_Available data_
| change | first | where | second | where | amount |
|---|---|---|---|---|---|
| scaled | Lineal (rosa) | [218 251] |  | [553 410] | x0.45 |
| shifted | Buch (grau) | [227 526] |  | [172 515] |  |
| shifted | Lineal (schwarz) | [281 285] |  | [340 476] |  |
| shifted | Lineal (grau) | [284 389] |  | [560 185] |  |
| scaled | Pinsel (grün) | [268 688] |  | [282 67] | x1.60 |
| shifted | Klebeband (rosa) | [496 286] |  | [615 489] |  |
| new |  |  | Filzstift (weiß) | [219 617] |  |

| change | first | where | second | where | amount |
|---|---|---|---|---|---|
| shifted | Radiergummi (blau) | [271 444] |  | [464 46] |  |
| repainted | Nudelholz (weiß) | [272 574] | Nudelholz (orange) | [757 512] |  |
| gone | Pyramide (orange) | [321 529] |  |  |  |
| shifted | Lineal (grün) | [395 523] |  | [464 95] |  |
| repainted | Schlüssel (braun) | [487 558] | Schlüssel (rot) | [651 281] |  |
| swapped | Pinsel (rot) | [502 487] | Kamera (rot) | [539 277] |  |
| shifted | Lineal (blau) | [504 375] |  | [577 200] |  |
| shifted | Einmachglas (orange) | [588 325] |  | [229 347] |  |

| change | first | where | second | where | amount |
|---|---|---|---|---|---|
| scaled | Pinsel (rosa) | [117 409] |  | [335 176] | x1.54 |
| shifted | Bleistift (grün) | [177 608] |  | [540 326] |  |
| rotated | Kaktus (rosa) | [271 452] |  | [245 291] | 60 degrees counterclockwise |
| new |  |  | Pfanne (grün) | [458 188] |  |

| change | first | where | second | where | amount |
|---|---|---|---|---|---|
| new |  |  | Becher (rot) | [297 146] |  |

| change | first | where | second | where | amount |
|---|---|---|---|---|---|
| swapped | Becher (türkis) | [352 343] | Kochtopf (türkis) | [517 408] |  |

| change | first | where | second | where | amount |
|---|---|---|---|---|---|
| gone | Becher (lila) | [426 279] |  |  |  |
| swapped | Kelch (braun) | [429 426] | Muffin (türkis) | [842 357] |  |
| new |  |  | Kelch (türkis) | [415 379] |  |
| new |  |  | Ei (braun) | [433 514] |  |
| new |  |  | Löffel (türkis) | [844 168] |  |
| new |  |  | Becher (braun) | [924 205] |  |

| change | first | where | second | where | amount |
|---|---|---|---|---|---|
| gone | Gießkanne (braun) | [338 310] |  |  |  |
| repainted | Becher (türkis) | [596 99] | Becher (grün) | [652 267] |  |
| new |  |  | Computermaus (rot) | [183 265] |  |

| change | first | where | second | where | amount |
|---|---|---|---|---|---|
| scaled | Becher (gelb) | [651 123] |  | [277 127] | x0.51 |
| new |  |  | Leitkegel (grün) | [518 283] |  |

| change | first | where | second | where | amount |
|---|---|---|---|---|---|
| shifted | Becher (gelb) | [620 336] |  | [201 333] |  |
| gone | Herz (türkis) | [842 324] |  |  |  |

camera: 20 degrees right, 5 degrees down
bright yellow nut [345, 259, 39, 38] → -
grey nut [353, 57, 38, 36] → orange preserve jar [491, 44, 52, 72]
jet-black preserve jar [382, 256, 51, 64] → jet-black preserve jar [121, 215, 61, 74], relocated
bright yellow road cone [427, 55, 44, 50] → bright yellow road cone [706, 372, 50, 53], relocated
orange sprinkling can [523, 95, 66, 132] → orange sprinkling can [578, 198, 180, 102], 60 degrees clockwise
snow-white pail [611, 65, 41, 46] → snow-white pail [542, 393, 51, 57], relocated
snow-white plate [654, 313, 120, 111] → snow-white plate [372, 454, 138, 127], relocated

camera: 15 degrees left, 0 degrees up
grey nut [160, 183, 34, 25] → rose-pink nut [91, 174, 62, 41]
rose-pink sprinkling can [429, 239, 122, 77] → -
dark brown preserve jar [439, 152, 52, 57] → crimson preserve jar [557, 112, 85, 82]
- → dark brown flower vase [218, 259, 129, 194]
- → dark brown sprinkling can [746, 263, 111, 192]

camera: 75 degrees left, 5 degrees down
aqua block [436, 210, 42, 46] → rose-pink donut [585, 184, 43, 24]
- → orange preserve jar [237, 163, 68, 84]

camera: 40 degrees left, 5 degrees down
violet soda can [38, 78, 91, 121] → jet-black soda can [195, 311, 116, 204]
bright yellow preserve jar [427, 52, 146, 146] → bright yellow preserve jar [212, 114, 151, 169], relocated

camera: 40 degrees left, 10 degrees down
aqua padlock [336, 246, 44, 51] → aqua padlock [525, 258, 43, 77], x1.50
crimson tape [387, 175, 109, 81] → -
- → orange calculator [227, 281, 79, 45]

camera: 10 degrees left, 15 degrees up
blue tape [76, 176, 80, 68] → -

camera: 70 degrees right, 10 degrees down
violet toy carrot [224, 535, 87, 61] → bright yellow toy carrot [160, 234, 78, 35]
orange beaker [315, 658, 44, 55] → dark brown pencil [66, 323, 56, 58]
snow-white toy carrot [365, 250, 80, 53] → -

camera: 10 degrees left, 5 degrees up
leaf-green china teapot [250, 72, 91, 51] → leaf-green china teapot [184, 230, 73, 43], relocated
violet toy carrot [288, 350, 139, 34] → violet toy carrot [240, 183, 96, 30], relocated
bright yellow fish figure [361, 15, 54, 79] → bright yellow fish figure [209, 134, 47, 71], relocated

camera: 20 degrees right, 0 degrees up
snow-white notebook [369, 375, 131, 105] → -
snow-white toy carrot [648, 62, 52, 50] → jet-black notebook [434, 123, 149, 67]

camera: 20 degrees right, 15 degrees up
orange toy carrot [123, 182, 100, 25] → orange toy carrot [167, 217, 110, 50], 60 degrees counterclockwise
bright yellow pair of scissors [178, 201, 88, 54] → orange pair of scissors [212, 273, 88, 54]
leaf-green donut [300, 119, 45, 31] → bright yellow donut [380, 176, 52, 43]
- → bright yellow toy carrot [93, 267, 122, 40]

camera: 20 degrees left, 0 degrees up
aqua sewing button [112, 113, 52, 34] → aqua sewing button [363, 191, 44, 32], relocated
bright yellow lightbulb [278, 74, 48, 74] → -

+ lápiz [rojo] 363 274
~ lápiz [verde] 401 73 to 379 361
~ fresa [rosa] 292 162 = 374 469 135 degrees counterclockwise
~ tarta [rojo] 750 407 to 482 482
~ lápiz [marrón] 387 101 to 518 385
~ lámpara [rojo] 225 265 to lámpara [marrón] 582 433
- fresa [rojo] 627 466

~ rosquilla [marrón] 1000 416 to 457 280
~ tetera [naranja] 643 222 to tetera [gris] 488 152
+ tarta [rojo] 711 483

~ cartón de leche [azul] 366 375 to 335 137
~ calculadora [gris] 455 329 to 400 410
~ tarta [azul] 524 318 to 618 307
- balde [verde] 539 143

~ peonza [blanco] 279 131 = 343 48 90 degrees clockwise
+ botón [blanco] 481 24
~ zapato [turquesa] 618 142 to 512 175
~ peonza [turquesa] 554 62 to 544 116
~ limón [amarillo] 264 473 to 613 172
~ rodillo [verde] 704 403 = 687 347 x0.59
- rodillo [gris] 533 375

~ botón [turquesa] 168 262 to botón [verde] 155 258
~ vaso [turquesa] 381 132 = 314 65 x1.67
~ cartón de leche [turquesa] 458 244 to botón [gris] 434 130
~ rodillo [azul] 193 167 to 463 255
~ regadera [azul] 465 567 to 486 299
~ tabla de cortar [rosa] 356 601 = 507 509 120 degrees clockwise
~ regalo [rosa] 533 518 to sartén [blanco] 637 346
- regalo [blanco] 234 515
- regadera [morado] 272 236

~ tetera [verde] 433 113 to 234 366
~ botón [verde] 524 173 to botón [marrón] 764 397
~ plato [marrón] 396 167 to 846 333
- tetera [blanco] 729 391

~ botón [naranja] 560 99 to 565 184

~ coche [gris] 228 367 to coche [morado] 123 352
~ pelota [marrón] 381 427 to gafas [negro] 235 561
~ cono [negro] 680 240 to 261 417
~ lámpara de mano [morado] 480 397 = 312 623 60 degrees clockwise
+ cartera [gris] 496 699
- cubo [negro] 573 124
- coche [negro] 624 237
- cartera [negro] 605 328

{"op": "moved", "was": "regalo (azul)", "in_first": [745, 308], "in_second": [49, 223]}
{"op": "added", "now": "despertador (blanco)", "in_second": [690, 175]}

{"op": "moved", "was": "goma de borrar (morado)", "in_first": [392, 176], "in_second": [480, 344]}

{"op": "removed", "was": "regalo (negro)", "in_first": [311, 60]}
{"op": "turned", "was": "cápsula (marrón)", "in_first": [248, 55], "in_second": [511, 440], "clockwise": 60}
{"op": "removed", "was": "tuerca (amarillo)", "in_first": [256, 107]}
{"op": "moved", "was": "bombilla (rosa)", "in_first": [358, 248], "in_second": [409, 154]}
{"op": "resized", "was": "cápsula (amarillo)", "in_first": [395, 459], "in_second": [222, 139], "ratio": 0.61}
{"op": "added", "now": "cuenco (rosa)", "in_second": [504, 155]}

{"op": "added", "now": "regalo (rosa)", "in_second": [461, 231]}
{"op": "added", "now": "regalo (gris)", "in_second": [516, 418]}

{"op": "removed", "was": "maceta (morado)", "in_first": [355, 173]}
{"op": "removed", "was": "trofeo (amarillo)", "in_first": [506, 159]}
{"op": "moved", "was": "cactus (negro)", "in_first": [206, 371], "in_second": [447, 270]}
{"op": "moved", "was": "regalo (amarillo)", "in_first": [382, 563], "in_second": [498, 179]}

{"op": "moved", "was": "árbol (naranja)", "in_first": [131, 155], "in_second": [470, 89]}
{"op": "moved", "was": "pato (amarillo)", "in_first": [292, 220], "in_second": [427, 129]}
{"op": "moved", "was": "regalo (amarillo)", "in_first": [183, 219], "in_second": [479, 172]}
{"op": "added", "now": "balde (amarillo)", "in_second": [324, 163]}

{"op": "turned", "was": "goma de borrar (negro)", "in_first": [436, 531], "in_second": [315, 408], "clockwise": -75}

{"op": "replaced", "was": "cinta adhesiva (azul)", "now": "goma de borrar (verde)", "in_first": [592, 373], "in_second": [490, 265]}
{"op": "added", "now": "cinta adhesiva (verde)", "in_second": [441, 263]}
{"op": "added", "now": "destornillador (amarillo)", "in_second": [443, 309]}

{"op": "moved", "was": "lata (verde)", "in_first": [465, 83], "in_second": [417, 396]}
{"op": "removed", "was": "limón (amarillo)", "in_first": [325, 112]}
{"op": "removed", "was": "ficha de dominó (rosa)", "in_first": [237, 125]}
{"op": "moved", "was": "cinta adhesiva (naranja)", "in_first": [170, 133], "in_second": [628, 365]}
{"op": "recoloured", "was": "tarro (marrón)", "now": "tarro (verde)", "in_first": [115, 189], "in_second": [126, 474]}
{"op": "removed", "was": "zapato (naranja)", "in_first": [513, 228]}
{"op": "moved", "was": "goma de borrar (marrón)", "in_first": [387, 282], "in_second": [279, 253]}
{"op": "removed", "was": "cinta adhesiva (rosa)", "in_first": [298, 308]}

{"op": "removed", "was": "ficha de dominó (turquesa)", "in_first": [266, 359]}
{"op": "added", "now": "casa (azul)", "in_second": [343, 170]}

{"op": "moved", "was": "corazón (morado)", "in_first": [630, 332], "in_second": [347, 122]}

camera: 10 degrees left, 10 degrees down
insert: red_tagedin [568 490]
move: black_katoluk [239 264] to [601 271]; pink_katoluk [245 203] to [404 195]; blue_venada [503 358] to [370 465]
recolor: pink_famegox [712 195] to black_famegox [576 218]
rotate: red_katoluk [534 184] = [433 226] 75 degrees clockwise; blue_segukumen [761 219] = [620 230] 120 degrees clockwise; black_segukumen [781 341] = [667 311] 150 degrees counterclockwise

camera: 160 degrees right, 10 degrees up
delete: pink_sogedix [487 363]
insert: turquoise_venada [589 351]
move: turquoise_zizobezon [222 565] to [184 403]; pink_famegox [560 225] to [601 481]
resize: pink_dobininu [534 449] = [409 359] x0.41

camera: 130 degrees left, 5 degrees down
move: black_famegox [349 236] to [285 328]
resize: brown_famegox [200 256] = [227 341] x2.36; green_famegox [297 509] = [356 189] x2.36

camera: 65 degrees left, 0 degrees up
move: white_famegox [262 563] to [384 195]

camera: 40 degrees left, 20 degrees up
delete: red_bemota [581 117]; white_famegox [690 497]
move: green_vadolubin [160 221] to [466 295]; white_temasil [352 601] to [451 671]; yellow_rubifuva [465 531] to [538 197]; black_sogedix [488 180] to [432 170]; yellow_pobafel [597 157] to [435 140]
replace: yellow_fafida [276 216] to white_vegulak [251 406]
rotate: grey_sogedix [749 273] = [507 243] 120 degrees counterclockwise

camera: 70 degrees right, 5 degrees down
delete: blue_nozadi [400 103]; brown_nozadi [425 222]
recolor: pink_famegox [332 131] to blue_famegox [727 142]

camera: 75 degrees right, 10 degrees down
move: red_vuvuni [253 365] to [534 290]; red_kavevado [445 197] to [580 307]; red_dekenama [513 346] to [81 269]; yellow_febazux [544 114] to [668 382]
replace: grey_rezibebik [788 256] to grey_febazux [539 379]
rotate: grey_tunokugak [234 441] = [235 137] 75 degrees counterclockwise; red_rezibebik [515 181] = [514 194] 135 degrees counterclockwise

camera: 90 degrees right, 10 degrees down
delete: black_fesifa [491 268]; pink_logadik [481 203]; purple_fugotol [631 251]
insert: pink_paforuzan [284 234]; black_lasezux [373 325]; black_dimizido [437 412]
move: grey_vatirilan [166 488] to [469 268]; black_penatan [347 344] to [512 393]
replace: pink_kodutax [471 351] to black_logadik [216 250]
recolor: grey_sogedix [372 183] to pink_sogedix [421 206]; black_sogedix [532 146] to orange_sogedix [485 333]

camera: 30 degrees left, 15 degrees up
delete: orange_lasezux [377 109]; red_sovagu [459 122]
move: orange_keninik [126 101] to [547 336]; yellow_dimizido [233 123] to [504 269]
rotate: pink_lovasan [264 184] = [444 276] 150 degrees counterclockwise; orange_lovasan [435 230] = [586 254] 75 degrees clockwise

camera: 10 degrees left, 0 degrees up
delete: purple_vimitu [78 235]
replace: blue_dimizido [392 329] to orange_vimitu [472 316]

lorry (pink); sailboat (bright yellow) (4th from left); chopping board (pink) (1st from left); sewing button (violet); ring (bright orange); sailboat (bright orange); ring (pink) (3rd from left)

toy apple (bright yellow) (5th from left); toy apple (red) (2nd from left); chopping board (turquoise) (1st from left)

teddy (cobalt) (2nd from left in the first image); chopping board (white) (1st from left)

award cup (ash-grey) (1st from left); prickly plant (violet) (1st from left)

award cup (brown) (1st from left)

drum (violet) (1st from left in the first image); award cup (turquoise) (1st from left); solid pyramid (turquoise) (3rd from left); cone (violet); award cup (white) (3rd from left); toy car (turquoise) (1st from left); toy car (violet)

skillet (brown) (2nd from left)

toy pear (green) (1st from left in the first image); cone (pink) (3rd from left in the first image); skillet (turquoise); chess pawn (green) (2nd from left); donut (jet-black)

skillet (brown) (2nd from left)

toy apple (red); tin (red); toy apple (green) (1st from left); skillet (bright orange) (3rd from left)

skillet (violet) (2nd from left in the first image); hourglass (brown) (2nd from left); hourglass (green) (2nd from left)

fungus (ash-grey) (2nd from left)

_Exercise aim_
Starting at the line that has "67] | x1.60 |" and ending at the line that has "shifted | Klebeband", please write out the lines above exactly, leaving out all others.

_Written answer_
| scaled | Pinsel (grün) | [268 688] |  | [282 67] | x1.60 |
| shifted | Klebeband (rosa) | [496 286] |  | [615 489] |  |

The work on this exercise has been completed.